→ **WORK REQUEST**: Pictures aside, repeat all the entries below exactly as they appear.

::::::

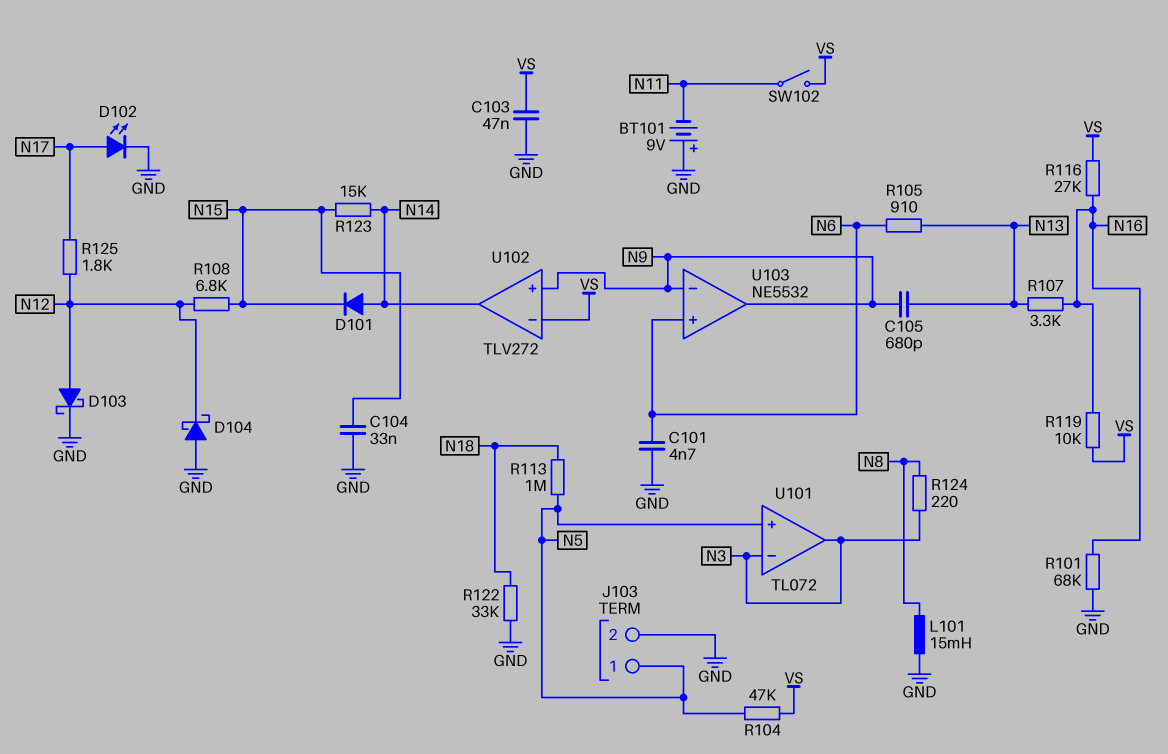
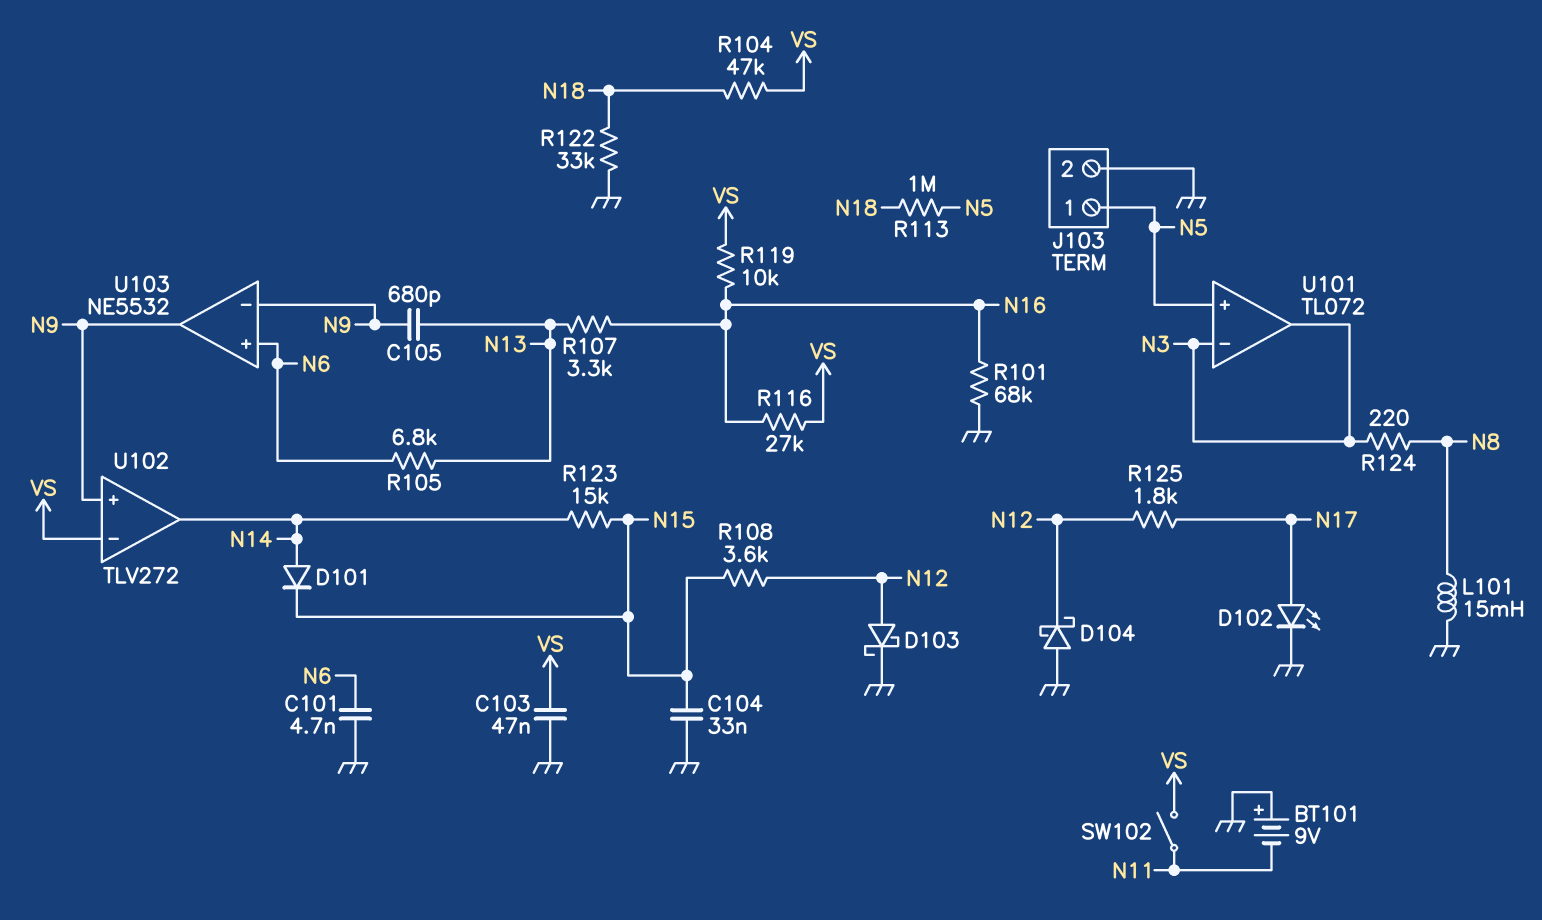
R104: 47k (N5, VS) -> 47k (N18, VS)
R105: 910 (N6, N13) -> 6.8k (N6, N13)
R108: 6.8k (N12, N15) -> 3.6k (N12, N15)

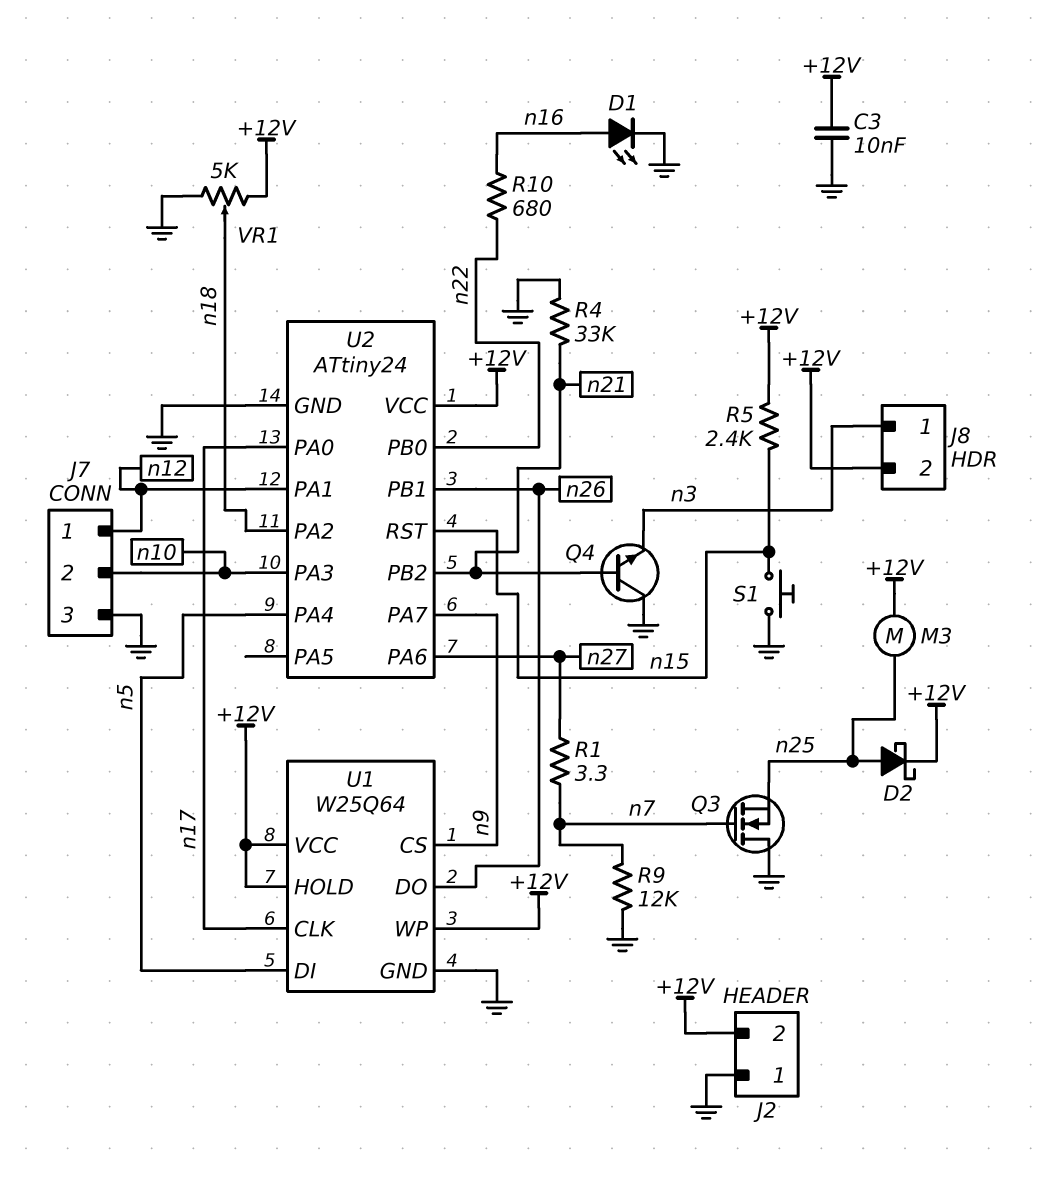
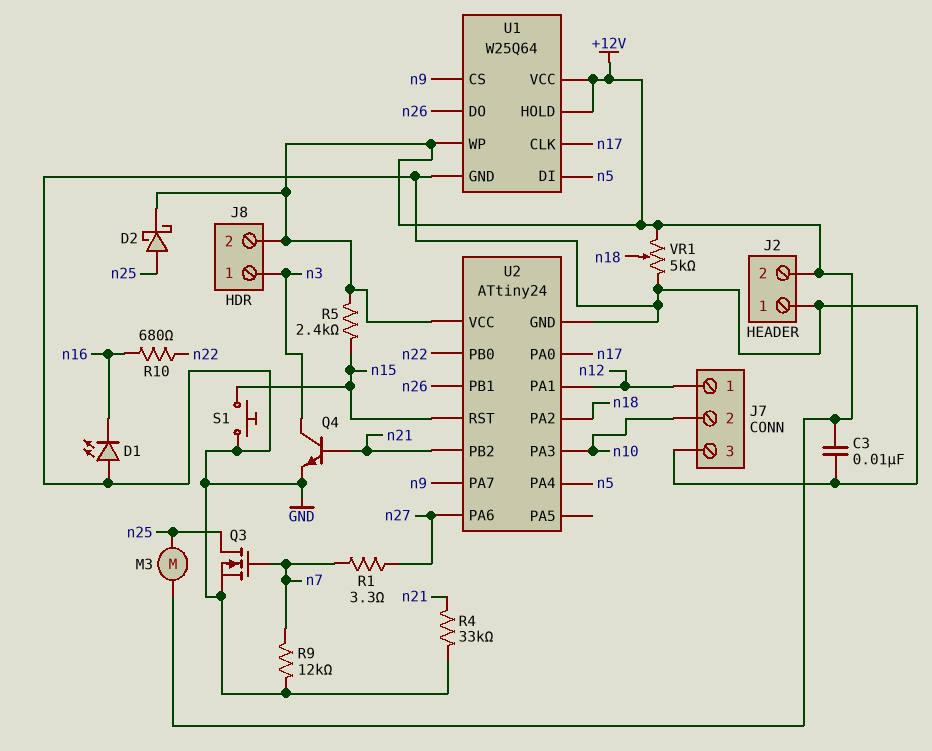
D1: LED (A n16, K GND) -> LED (A GND, K n16)
Q3: NMOS (G n7, D GND, S n25) -> NMOS (G n7, D n25, S GND)
Q4: NPN (B n21, C GND, E n3) -> NPN (B n21, C n3, E GND)

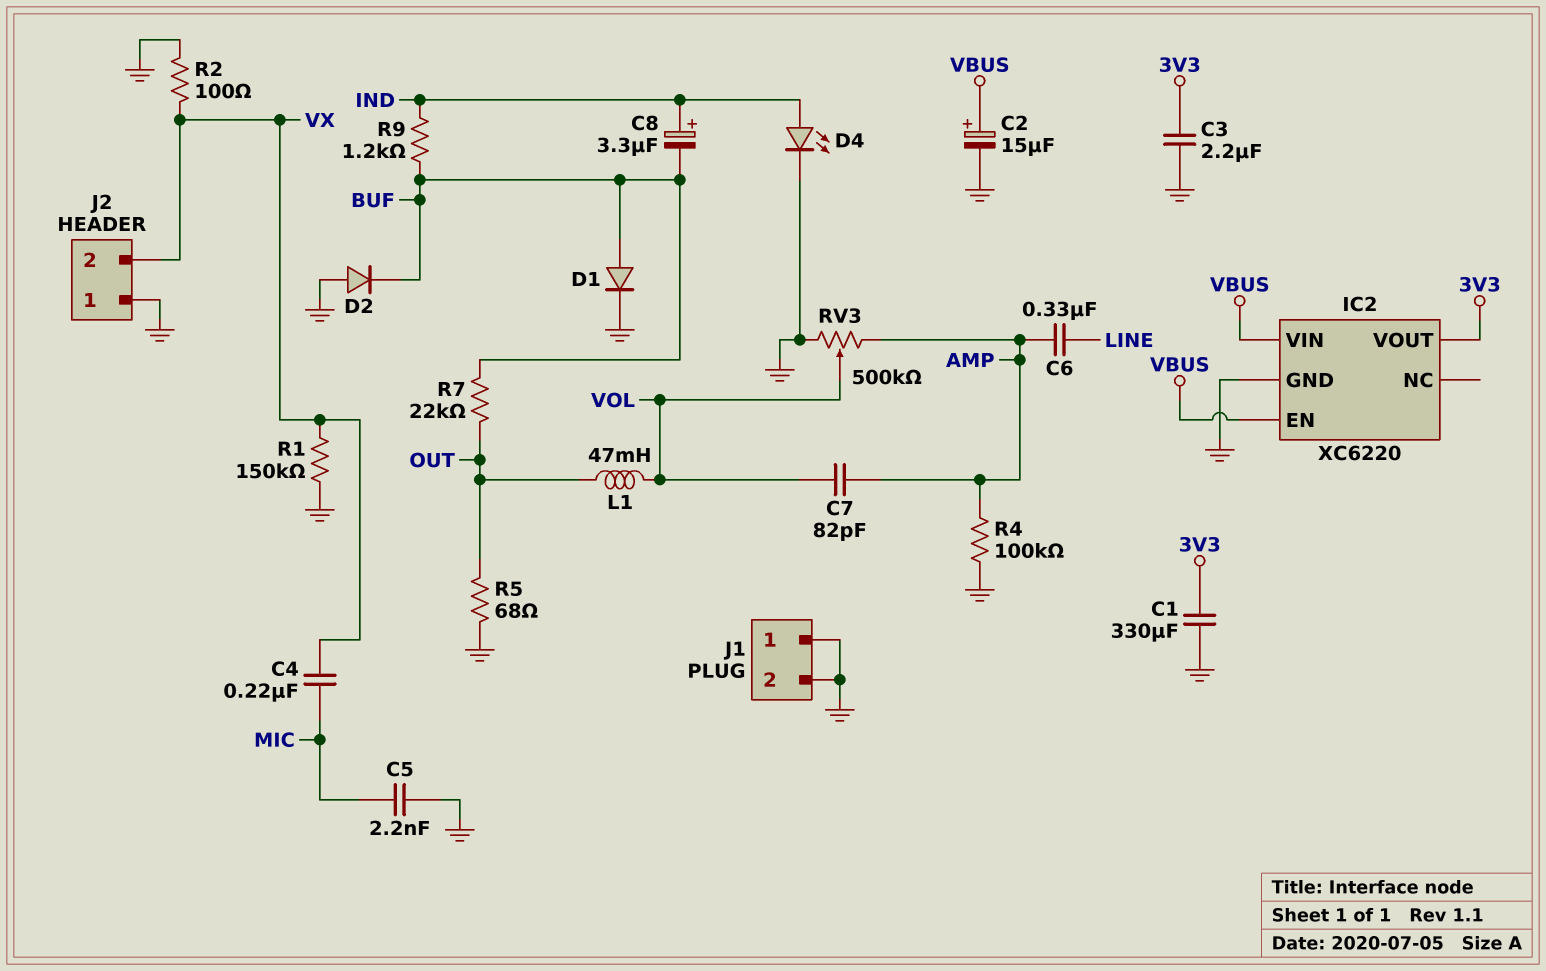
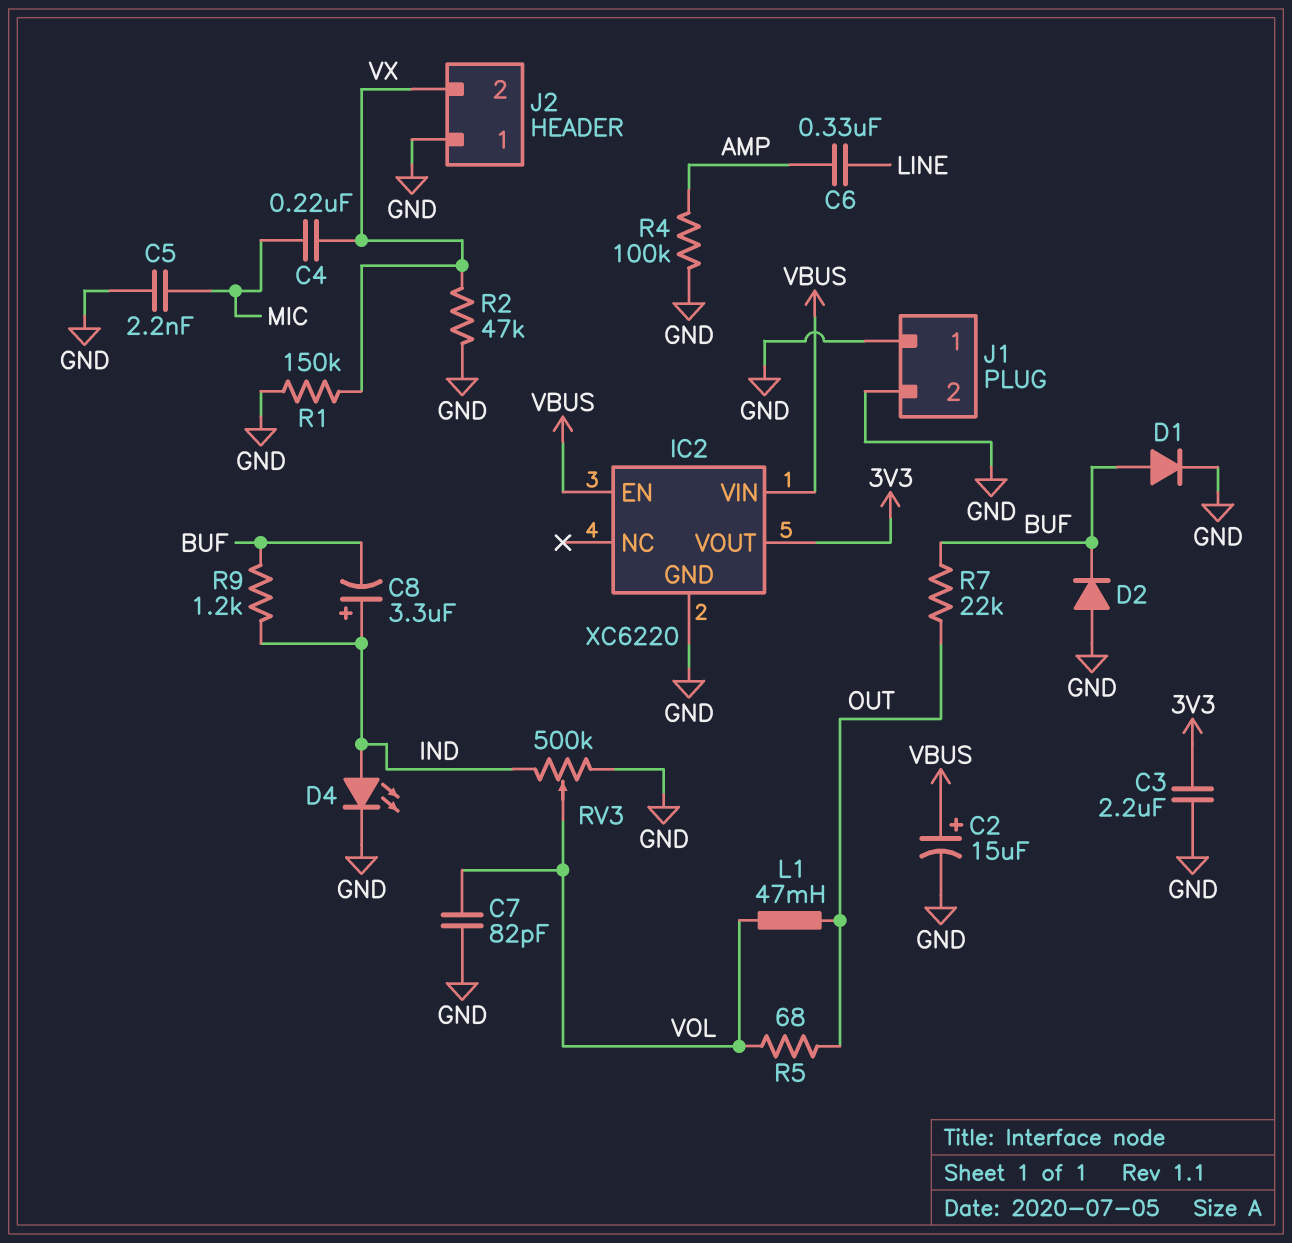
C1: 330uF (3V3, GND) -> none
C7: 82pF (AMP, VOL) -> 82pF (GND, VOL)
R2: 100 (GND, VX) -> 47k (GND, VX)
R5: 68 (GND, OUT) -> 68 (OUT, VOL)
RV3: 500k (AMP, GND, wiper VOL) -> 500k (GND, IND, wiper VOL)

::::::

→ **RESPONSE TO THE EXERCISE**:
R104: 47k (N5, VS) -> 47k (N18, VS)
R105: 910 (N6, N13) -> 6.8k (N6, N13)
R108: 6.8k (N12, N15) -> 3.6k (N12, N15)

D1: LED (A n16, K GND) -> LED (A GND, K n16)
Q3: NMOS (G n7, D GND, S n25) -> NMOS (G n7, D n25, S GND)
Q4: NPN (B n21, C GND, E n3) -> NPN (B n21, C n3, E GND)

C1: 330uF (3V3, GND) -> none
C7: 82pF (AMP, VOL) -> 82pF (GND, VOL)
R2: 100 (GND, VX) -> 47k (GND, VX)
R5: 68 (GND, OUT) -> 68 (OUT, VOL)
RV3: 500k (AMP, GND, wiper VOL) -> 500k (GND, IND, wiper VOL)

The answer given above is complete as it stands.